Stated exercise:
Update every item below by changing "root beer" to "soda bottle" wherever it occurs, keeping everything else the same, and leave the pictures out of your answer.

Supplied material:
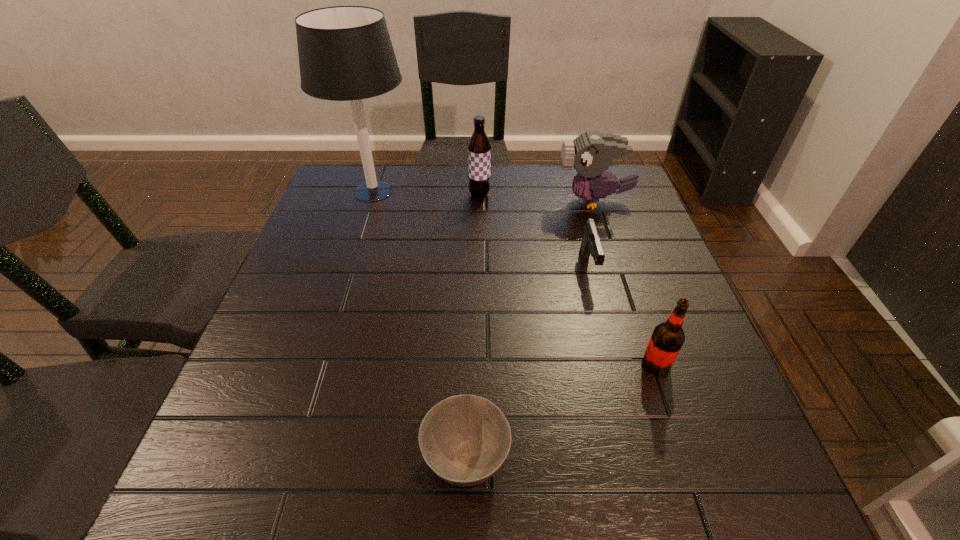
The image size is (960, 540). In the image, there is a desktop. What are the coordinates of `blank space at the left edge` in the screenshot? It's located at (342, 263).

This screenshot has width=960, height=540. What are the coordinates of `free spot at the near left corner of the desktop` in the screenshot? It's located at (x=236, y=466).

Locate an element on the screen. This screenshot has height=540, width=960. vacant space at the near right corner of the desktop is located at coordinates (702, 513).

Identify the location of free space that is in between the shorter root beer and the fourth farthest object. (622, 315).

Locate an element on the screen. The image size is (960, 540). free area in between the fifth farthest object and the leftmost object is located at coordinates (515, 278).

I want to click on empty space that is in between the shortest object and the left root beer, so click(472, 327).

Locate an element on the screen. vacant area between the nearer root beer and the fifth tallest object is located at coordinates (622, 315).

Where is `empty space that is in between the table lamp and the bowl`? The width and height of the screenshot is (960, 540). empty space that is in between the table lamp and the bowl is located at coordinates tap(420, 325).

The width and height of the screenshot is (960, 540). In order to click on vacant area that lies between the second tallest object and the bowl in this screenshot , I will do `click(472, 327)`.

At what (x,y) coordinates should I click in order to perform the action: click on free spot between the left root beer and the bird. Please return your answer as a coordinate pair (x, y). Looking at the image, I should click on (537, 198).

Task result:
The image size is (960, 540). In the image, there is a desktop. What are the coordinates of `blank space at the left edge` in the screenshot? It's located at (342, 263).

This screenshot has width=960, height=540. What are the coordinates of `free spot at the near left corner of the desktop` in the screenshot? It's located at (x=236, y=466).

Locate an element on the screen. This screenshot has height=540, width=960. vacant space at the near right corner of the desktop is located at coordinates (702, 513).

Identify the location of free space that is in between the shorter soda bottle and the fourth farthest object. (622, 315).

Locate an element on the screen. The image size is (960, 540). free area in between the fifth farthest object and the leftmost object is located at coordinates (515, 278).

I want to click on empty space that is in between the shortest object and the left soda bottle, so click(472, 327).

Locate an element on the screen. vacant area between the nearer soda bottle and the fifth tallest object is located at coordinates (622, 315).

Where is `empty space that is in between the table lamp and the bowl`? The width and height of the screenshot is (960, 540). empty space that is in between the table lamp and the bowl is located at coordinates tap(420, 325).

The width and height of the screenshot is (960, 540). In order to click on vacant area that lies between the second tallest object and the bowl in this screenshot , I will do `click(472, 327)`.

At what (x,y) coordinates should I click in order to perform the action: click on free spot between the left soda bottle and the bird. Please return your answer as a coordinate pair (x, y). Looking at the image, I should click on (537, 198).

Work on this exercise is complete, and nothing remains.